◆ INFORMATION SHOWN ◆
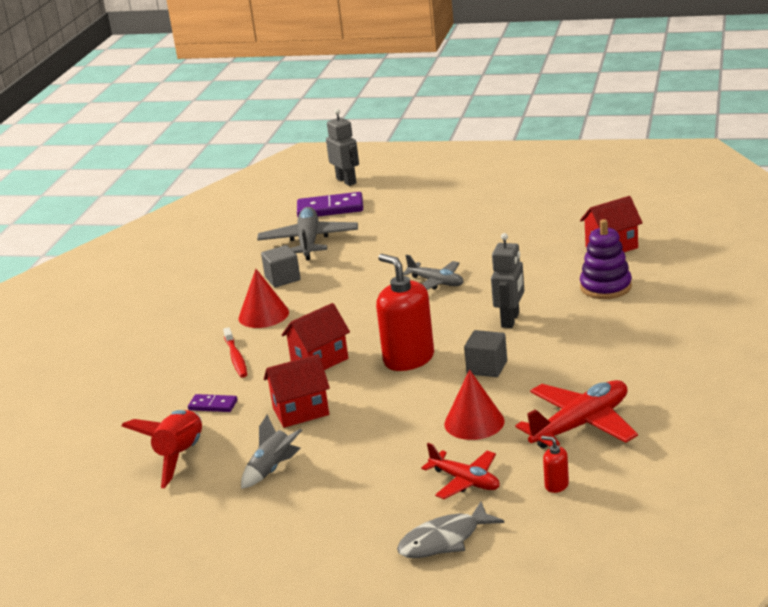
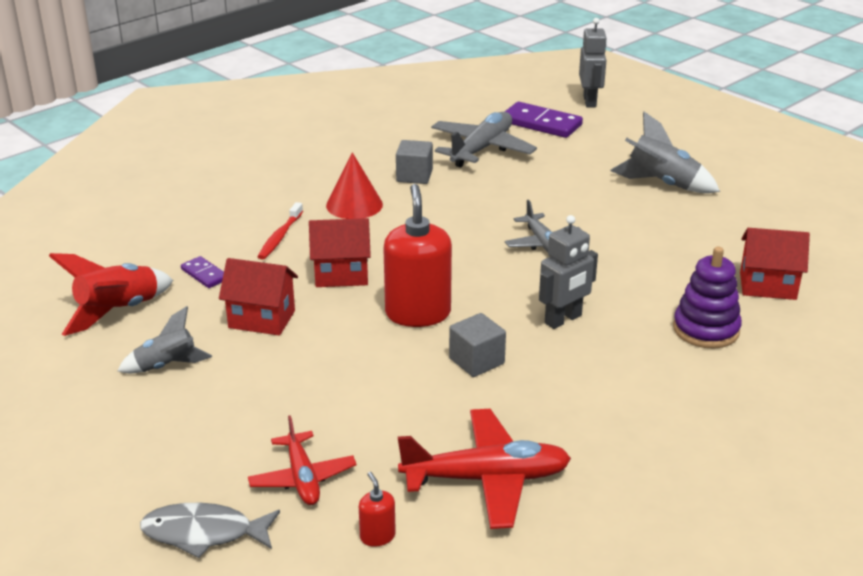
camera: 30 degrees right, 5 degrees up
(468, 215) = (662, 184): none -> grey rocket
(474, 422) = (390, 416): red cone -> none

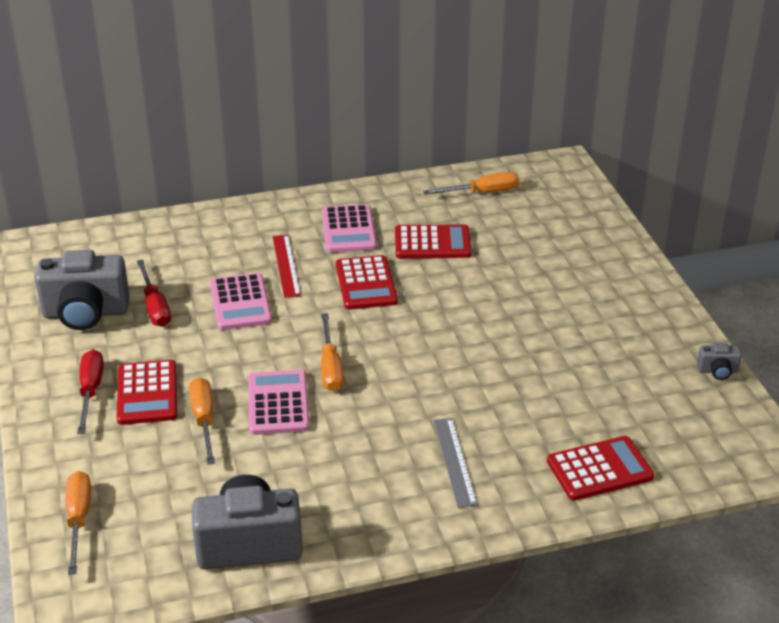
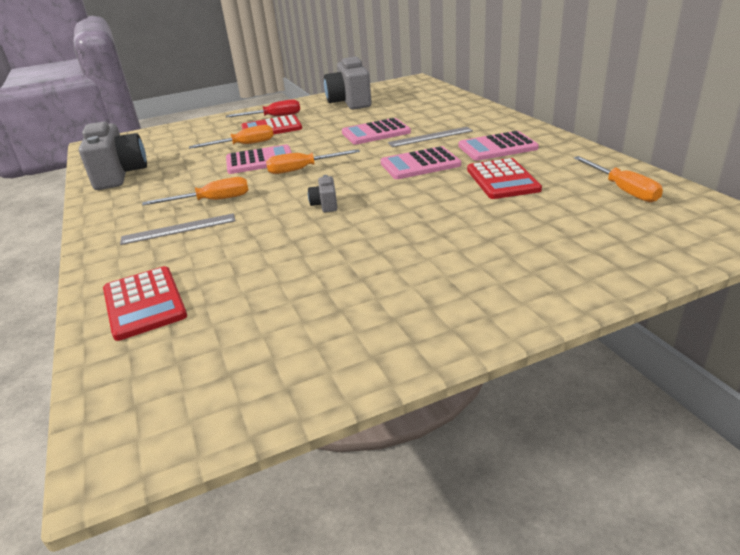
camera: 85 degrees right, 5 degrees down
(78, 519) = (161, 135): orange screwdriver -> orange screwdriver (212, 201)
(155, 307) = (362, 114): red screwdriver -> none
(286, 265) = (430, 137): red ruler -> grey ruler
(366, 283) = (420, 164): red calculator -> pink calculator
(717, 371) = (317, 388): grey camera -> grey camera (325, 205)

◆ WHAT THE TASK ASKS ◆
Say again, word for word, the lines beginning at the top of the data and ending with the line that has "(366, 283) = (420, 164): red". Skip the pictures.

◆ SOLUTION FOR THIS EXERCISE ◆
camera: 30 degrees right, 5 degrees up
(468, 215) = (662, 184): none -> grey rocket
(474, 422) = (390, 416): red cone -> none

camera: 85 degrees right, 5 degrees down
(78, 519) = (161, 135): orange screwdriver -> orange screwdriver (212, 201)
(155, 307) = (362, 114): red screwdriver -> none
(286, 265) = (430, 137): red ruler -> grey ruler
(366, 283) = (420, 164): red calculator -> pink calculator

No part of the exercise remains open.